- Work instruction
Restate verbatim the span of lines below between the line with "D201: diode 1N4007" and the line with "S2: button (GND, N3) -> switch (GND, N3)", including those two lines, and only that span.

(Extracted data entries)
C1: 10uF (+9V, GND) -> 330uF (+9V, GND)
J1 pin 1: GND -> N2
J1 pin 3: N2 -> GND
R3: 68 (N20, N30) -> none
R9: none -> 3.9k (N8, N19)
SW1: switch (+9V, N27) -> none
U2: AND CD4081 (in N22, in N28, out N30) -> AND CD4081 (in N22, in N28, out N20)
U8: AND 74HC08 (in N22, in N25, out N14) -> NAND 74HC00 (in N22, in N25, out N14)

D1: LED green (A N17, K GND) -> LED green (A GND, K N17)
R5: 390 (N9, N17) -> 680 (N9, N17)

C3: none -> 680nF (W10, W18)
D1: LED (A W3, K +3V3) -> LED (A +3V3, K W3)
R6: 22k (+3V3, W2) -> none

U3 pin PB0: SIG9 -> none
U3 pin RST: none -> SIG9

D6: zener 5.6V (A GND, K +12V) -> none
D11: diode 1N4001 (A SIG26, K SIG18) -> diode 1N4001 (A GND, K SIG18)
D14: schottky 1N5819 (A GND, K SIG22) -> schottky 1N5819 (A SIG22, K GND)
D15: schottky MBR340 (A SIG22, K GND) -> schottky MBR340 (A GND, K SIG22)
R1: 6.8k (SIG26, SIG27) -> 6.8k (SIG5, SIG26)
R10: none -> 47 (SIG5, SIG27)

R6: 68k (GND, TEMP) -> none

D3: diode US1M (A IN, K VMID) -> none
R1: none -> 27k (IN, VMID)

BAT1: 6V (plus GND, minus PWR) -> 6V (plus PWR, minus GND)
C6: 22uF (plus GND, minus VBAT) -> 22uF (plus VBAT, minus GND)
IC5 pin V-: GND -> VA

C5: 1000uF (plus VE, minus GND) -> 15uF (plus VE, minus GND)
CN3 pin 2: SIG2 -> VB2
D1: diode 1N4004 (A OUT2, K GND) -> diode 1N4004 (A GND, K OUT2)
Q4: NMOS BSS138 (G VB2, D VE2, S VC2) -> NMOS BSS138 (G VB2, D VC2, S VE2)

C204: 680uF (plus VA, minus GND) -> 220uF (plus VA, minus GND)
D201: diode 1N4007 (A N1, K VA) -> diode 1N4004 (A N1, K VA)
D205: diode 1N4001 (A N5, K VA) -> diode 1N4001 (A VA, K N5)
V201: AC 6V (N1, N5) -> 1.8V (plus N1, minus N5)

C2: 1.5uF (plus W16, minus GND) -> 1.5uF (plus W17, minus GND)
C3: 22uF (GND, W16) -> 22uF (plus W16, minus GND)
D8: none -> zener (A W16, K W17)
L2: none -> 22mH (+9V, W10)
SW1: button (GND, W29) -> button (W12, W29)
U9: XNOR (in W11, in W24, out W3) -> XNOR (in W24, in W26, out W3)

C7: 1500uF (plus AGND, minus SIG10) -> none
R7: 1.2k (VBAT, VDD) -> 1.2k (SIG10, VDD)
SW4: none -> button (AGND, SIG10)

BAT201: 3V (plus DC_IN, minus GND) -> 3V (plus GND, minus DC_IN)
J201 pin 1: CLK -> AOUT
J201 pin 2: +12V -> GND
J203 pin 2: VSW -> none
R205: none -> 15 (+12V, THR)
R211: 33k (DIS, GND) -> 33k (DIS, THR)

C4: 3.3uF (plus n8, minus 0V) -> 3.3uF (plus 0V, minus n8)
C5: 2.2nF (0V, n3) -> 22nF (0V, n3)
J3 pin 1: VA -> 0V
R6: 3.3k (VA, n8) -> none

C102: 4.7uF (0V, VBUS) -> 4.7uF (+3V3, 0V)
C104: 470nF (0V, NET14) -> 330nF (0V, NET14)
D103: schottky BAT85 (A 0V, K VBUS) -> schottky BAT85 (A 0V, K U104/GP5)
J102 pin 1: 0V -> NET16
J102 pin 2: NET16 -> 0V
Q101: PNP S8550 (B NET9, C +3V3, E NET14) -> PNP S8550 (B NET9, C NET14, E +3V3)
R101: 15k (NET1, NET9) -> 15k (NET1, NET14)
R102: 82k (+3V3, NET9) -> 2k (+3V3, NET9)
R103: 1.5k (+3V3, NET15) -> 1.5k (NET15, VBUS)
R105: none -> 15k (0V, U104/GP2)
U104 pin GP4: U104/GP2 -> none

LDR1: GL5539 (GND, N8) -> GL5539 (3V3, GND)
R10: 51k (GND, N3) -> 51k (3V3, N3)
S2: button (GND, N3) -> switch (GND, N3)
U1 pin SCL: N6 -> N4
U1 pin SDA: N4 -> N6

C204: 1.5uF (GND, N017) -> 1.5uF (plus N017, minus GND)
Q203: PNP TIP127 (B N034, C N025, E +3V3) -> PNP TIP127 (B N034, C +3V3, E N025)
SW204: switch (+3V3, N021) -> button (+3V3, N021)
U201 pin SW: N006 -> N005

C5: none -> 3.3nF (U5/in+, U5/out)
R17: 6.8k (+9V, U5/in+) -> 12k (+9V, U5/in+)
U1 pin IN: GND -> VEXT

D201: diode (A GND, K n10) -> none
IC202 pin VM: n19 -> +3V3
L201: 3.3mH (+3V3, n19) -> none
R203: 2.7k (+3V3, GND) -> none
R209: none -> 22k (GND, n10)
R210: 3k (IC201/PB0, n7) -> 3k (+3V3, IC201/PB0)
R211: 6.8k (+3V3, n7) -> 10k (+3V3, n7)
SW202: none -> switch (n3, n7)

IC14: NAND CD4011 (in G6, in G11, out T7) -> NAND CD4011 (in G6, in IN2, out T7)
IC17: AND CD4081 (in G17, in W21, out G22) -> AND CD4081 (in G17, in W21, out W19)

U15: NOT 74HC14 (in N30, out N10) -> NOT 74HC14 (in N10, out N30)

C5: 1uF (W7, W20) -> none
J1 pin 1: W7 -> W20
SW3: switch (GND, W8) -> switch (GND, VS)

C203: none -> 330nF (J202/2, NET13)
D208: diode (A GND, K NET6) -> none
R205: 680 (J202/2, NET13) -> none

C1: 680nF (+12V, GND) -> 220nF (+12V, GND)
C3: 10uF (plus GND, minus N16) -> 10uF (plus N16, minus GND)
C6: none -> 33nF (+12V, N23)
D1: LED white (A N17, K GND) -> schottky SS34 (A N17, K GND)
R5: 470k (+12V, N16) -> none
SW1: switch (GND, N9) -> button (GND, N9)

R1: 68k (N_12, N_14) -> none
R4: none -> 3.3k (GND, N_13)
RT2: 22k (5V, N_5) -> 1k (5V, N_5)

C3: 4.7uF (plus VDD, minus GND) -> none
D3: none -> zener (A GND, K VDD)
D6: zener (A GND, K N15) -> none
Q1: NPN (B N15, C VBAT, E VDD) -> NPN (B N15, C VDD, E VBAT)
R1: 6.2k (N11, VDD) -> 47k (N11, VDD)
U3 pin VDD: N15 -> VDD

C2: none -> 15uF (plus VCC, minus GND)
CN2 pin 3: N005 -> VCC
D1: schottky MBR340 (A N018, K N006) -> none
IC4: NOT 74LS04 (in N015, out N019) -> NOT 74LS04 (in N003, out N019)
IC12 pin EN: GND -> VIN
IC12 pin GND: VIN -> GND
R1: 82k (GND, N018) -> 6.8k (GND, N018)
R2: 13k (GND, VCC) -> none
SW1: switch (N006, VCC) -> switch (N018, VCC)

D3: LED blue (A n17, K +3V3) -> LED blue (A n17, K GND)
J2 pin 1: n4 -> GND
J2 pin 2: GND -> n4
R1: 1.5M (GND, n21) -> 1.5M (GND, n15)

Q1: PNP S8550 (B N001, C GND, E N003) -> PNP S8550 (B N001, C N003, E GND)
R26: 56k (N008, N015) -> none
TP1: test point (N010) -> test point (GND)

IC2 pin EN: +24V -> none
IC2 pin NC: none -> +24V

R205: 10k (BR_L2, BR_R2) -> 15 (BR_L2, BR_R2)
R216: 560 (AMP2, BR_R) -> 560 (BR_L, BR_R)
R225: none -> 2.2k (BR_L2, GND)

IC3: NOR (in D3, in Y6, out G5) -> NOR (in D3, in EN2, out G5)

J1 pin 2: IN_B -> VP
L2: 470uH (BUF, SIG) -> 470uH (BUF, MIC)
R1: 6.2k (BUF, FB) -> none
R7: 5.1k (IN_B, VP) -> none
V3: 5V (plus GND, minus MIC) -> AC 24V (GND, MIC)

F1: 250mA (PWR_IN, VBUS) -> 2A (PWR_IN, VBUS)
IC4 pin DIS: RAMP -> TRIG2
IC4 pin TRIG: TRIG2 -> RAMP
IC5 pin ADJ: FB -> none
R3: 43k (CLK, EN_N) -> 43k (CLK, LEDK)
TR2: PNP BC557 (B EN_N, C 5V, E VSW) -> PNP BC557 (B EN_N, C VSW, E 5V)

- Solution to the exercise
D201: diode 1N4007 (A N1, K VA) -> diode 1N4004 (A N1, K VA)
D205: diode 1N4001 (A N5, K VA) -> diode 1N4001 (A VA, K N5)
V201: AC 6V (N1, N5) -> 1.8V (plus N1, minus N5)

C2: 1.5uF (plus W16, minus GND) -> 1.5uF (plus W17, minus GND)
C3: 22uF (GND, W16) -> 22uF (plus W16, minus GND)
D8: none -> zener (A W16, K W17)
L2: none -> 22mH (+9V, W10)
SW1: button (GND, W29) -> button (W12, W29)
U9: XNOR (in W11, in W24, out W3) -> XNOR (in W24, in W26, out W3)

C7: 1500uF (plus AGND, minus SIG10) -> none
R7: 1.2k (VBAT, VDD) -> 1.2k (SIG10, VDD)
SW4: none -> button (AGND, SIG10)

BAT201: 3V (plus DC_IN, minus GND) -> 3V (plus GND, minus DC_IN)
J201 pin 1: CLK -> AOUT
J201 pin 2: +12V -> GND
J203 pin 2: VSW -> none
R205: none -> 15 (+12V, THR)
R211: 33k (DIS, GND) -> 33k (DIS, THR)

C4: 3.3uF (plus n8, minus 0V) -> 3.3uF (plus 0V, minus n8)
C5: 2.2nF (0V, n3) -> 22nF (0V, n3)
J3 pin 1: VA -> 0V
R6: 3.3k (VA, n8) -> none

C102: 4.7uF (0V, VBUS) -> 4.7uF (+3V3, 0V)
C104: 470nF (0V, NET14) -> 330nF (0V, NET14)
D103: schottky BAT85 (A 0V, K VBUS) -> schottky BAT85 (A 0V, K U104/GP5)
J102 pin 1: 0V -> NET16
J102 pin 2: NET16 -> 0V
Q101: PNP S8550 (B NET9, C +3V3, E NET14) -> PNP S8550 (B NET9, C NET14, E +3V3)
R101: 15k (NET1, NET9) -> 15k (NET1, NET14)
R102: 82k (+3V3, NET9) -> 2k (+3V3, NET9)
R103: 1.5k (+3V3, NET15) -> 1.5k (NET15, VBUS)
R105: none -> 15k (0V, U104/GP2)
U104 pin GP4: U104/GP2 -> none

LDR1: GL5539 (GND, N8) -> GL5539 (3V3, GND)
R10: 51k (GND, N3) -> 51k (3V3, N3)
S2: button (GND, N3) -> switch (GND, N3)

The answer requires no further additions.